Among the lines below, the one containing "green hexagon: (188, 264)" opens the range and the one containing "orange diamond: (415, 270)" closes it. Print that range exactly, without the pictures.

━━━━━ Records shown

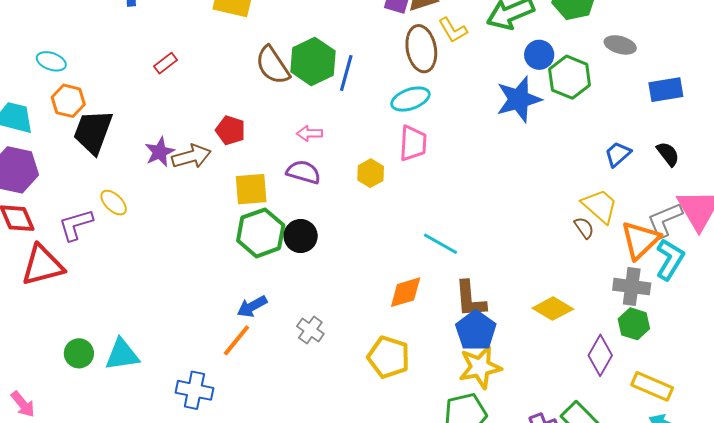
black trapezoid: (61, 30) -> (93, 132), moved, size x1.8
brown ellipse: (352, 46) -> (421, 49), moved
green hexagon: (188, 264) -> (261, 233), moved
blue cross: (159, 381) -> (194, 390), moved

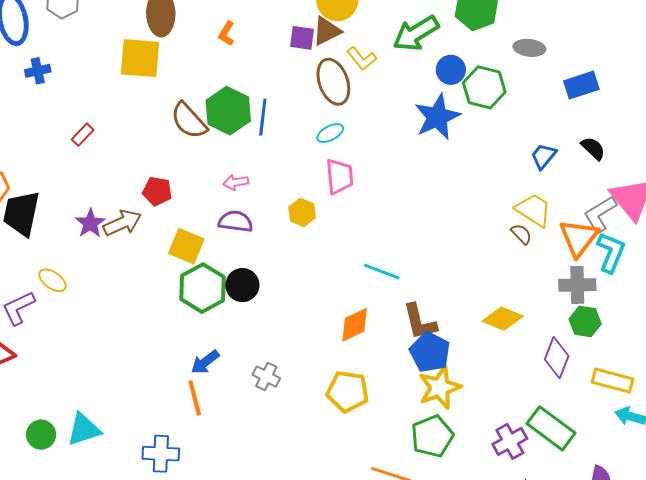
cyan ellipse: (410, 99) -> (330, 133), size x0.7
yellow square: (251, 189) -> (186, 246), turned 36
orange line: (236, 340) -> (195, 398), turned -45

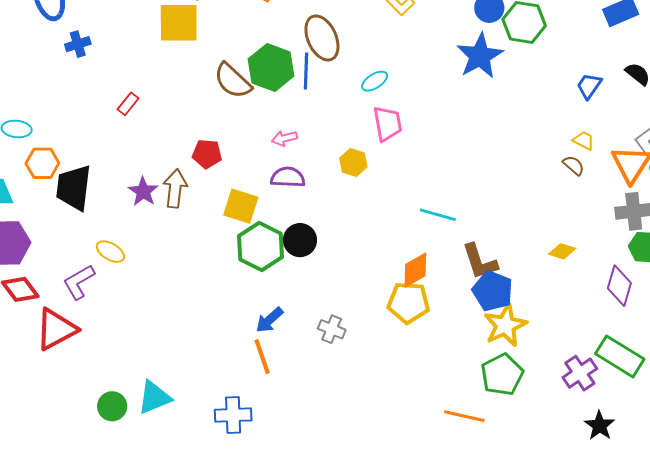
brown ellipse: (333, 82) -> (322, 38), moved
yellow trapezoid: (534, 210) -> (584, 140), size x0.6
brown arrow: (122, 223) -> (175, 188), turned -54
yellow diamond: (503, 319) -> (562, 251), size x0.7
yellow pentagon: (348, 391) -> (408, 303), moved

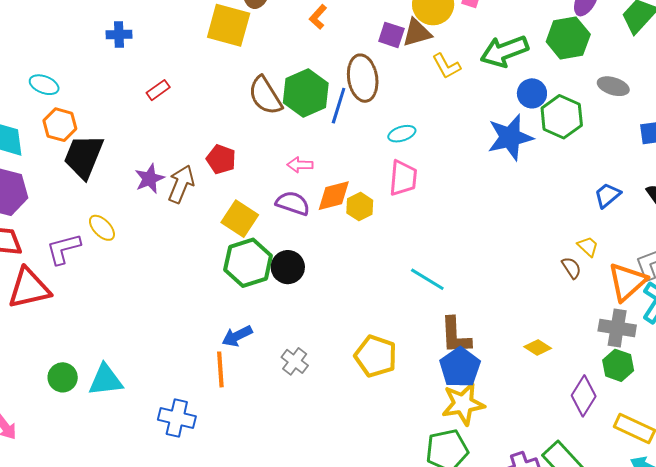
blue cross: (78, 44) -> (119, 34), moved
orange diamond: (415, 270) -> (334, 196), moved

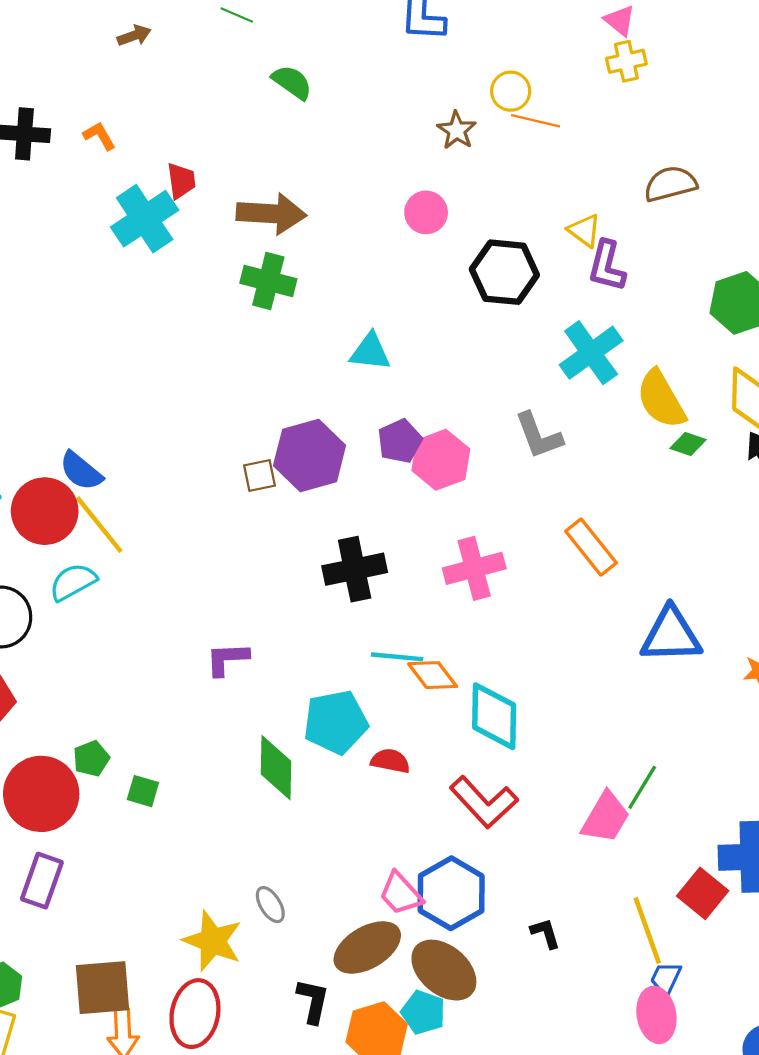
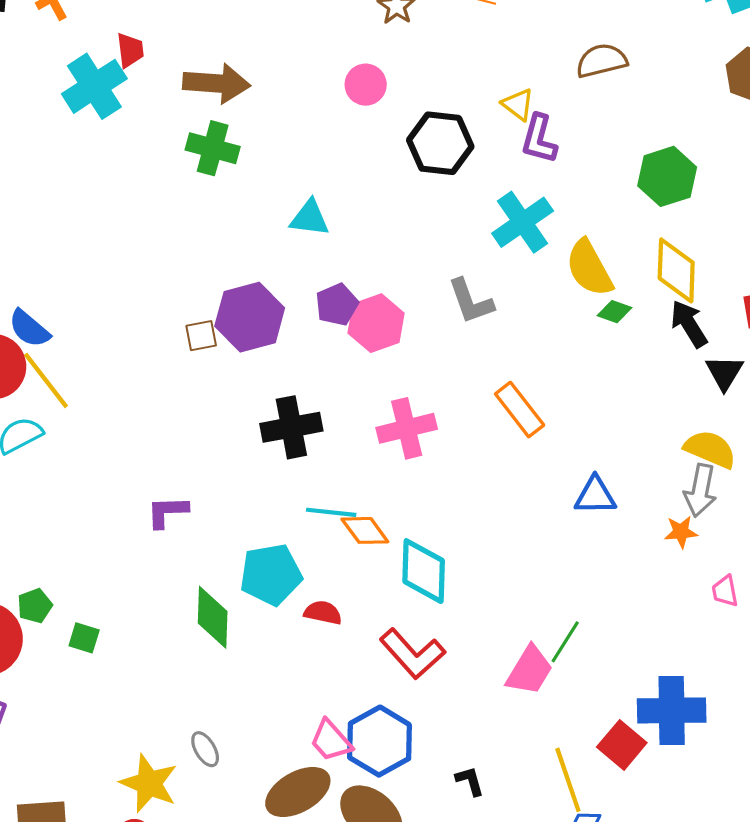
blue triangle: (671, 635) -> (595, 496), size x0.7

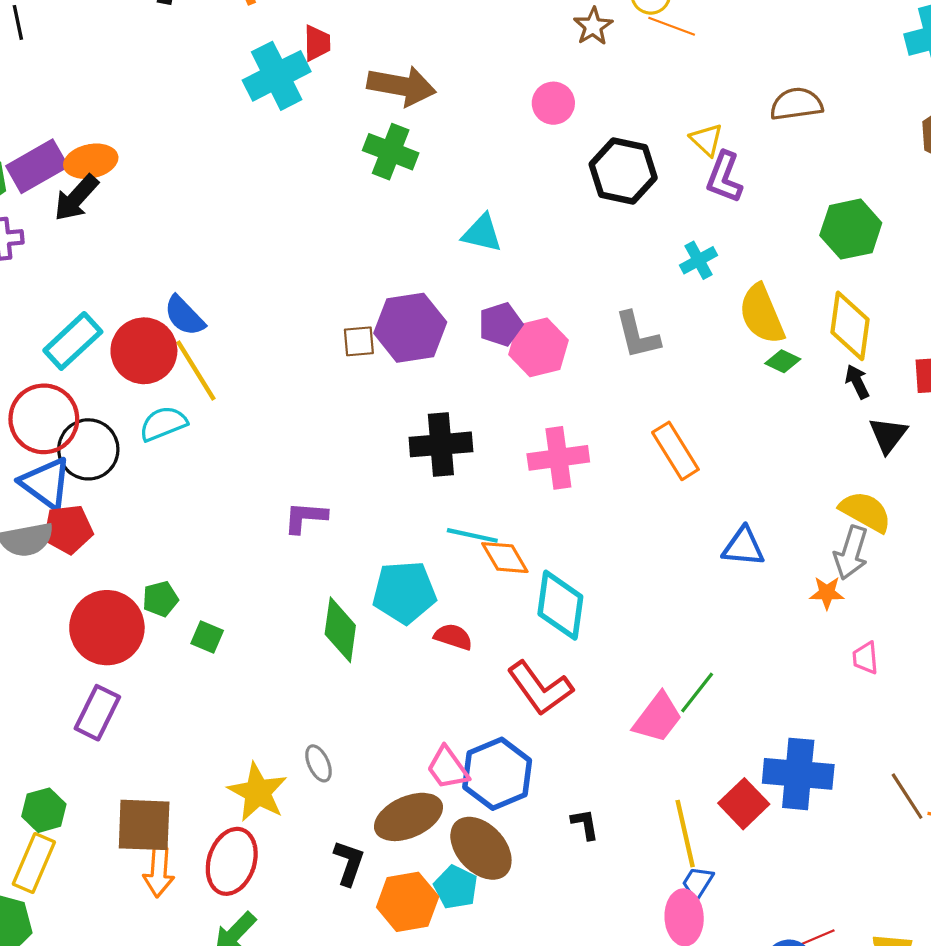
cyan cross: (523, 222) -> (699, 260), size x0.6
black arrow: (689, 324) -> (857, 382), size x0.7

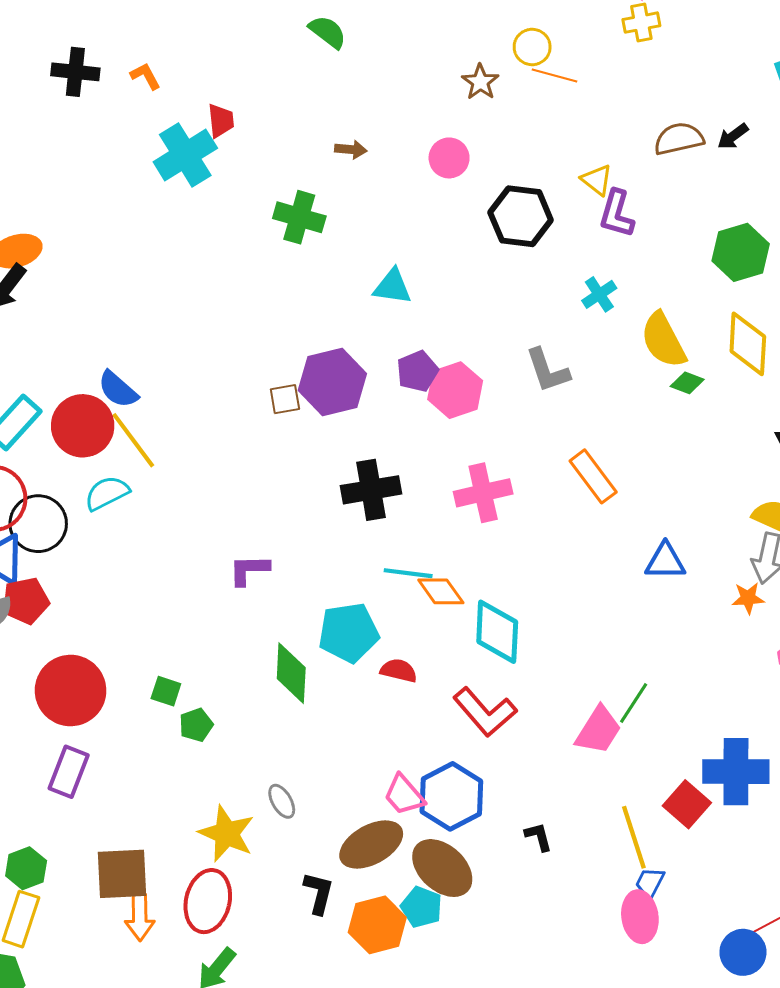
brown arrow: (402, 86) -> (351, 149), moved, size x0.5
black arrow: (857, 382) -> (733, 136), moved, turned -96
green pentagon: (160, 599) -> (196, 725), moved

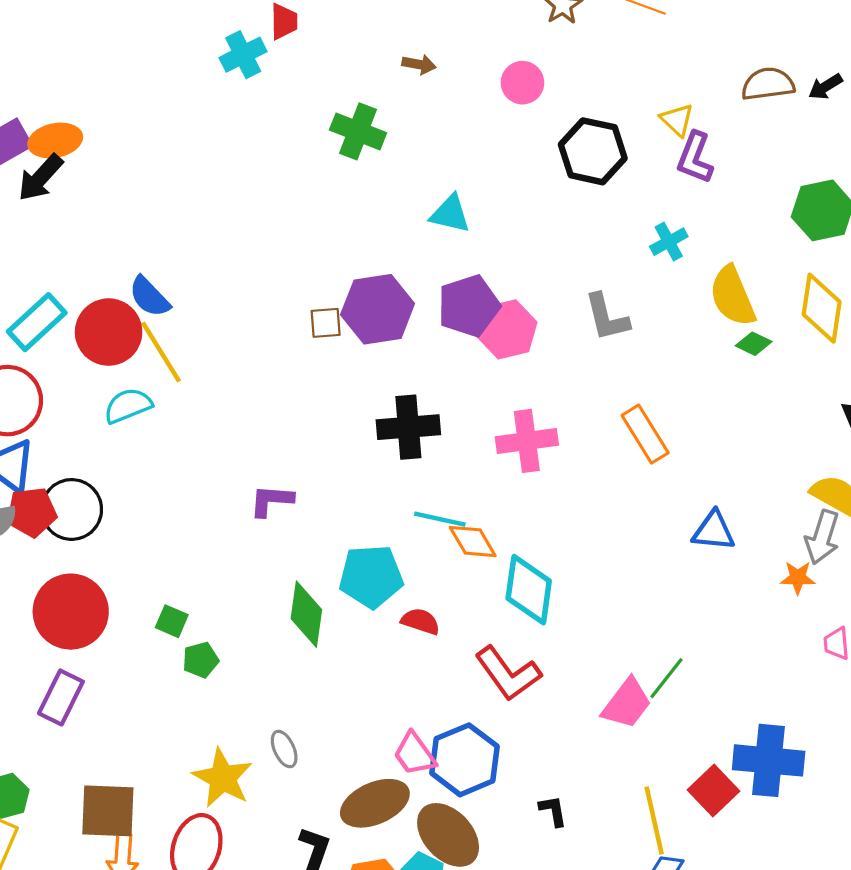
cyan cross: (185, 155) -> (243, 55), size x0.7
purple pentagon: (417, 371) -> (469, 306), size x1.4
black circle: (38, 524) -> (72, 509), moved

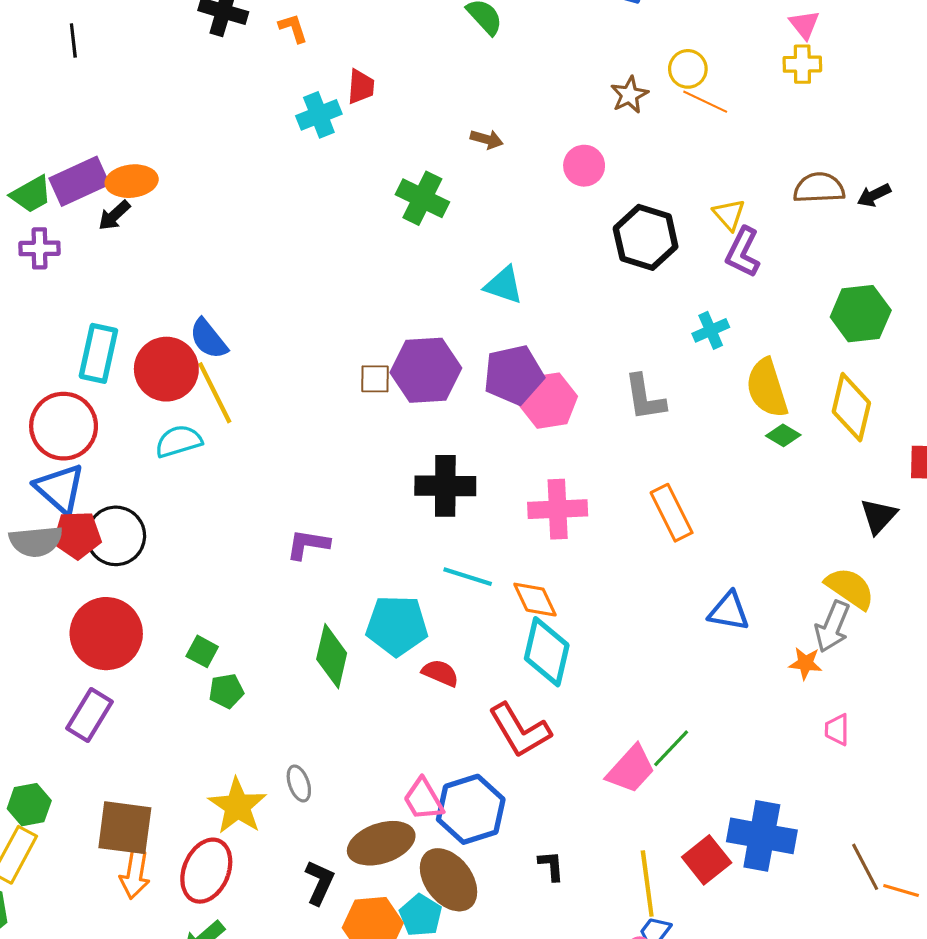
black arrow: (40, 178) -> (114, 215), size x0.7
cyan rectangle: (37, 322) -> (98, 353), turned -40
orange diamond: (473, 541) -> (535, 600), moved

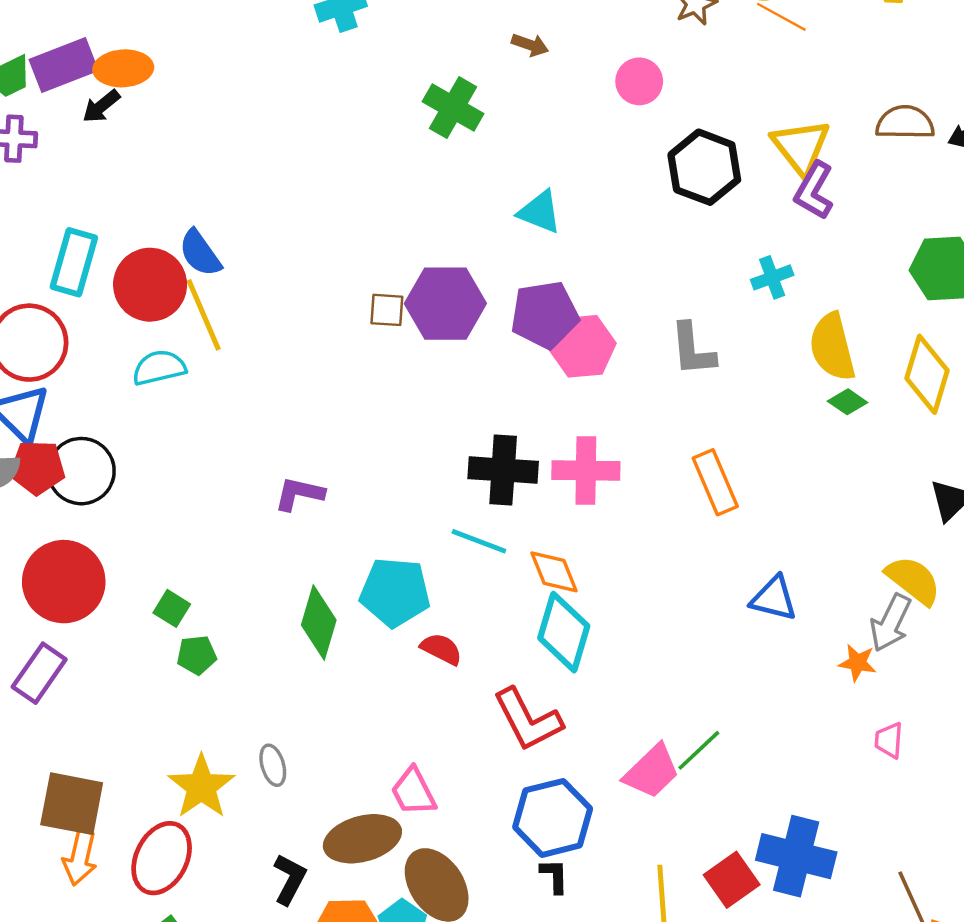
yellow triangle: (729, 215) -> (801, 147), size x1.6
black cross: (445, 486) -> (503, 470), moved
blue hexagon: (471, 809) -> (553, 818), moved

━━━━━━━━━━

Exercise answer:
green hexagon: (188, 264) -> (261, 233), moved
blue cross: (159, 381) -> (194, 390), moved

cyan ellipse: (410, 99) -> (330, 133), size x0.7
yellow square: (251, 189) -> (186, 246), turned 36
orange line: (236, 340) -> (195, 398), turned -45

brown ellipse: (333, 82) -> (322, 38), moved
yellow trapezoid: (534, 210) -> (584, 140), size x0.6
brown arrow: (122, 223) -> (175, 188), turned -54
yellow diamond: (503, 319) -> (562, 251), size x0.7
yellow pentagon: (348, 391) -> (408, 303), moved

blue cross: (78, 44) -> (119, 34), moved
orange diamond: (415, 270) -> (334, 196), moved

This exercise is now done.